--- Extracted data Enclosed Below ---

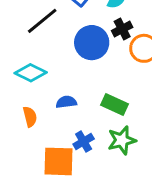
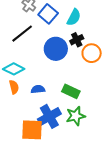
orange semicircle: (30, 117) -> (14, 87), moved
blue cross: (84, 142) -> (49, 116), size x1.6

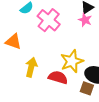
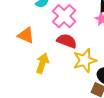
red semicircle: (58, 77) -> (67, 41), moved

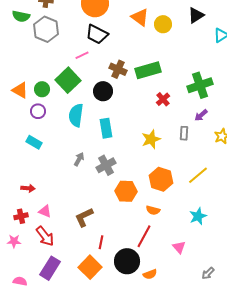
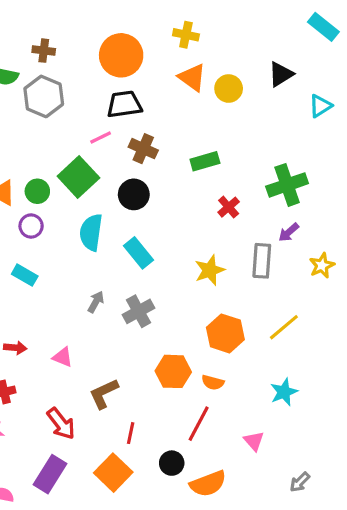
black trapezoid: (97, 34) -> (124, 104), turned 145
brown cross: (118, 69) -> (143, 149), moved
green rectangle: (148, 70) -> (205, 161), size x0.7
cyan rectangle: (106, 128) -> (139, 253), turned -30
gray rectangle: (184, 133) -> (262, 261), size x1.5
orange hexagon: (126, 191) -> (173, 371), moved
pink triangle: (45, 211) -> (63, 357), moved
red arrow: (45, 236) -> (61, 424), moved
black circle: (127, 261) -> (172, 463), size x0.6
orange semicircle: (150, 274) -> (208, 484), size x1.6

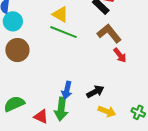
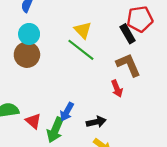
cyan circle: (13, 21) -> (29, 34), moved
red arrow: (120, 55) -> (117, 89), moved
red triangle: (41, 117) -> (33, 121), moved

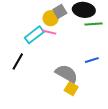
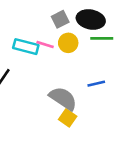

--- End of Enclosed Extracted data ---

- _Problem to solve_
All that belongs in your answer is the stretch of entries above from the line with "brown cross: (118, 69) -> (143, 149), moved" through the line with "red arrow: (45, 236) -> (61, 424), moved", printed exactly.

- _Output of the exercise_
brown cross: (118, 69) -> (143, 149), moved
green rectangle: (148, 70) -> (205, 161), size x0.7
cyan rectangle: (106, 128) -> (139, 253), turned -30
gray rectangle: (184, 133) -> (262, 261), size x1.5
orange hexagon: (126, 191) -> (173, 371), moved
pink triangle: (45, 211) -> (63, 357), moved
red arrow: (45, 236) -> (61, 424), moved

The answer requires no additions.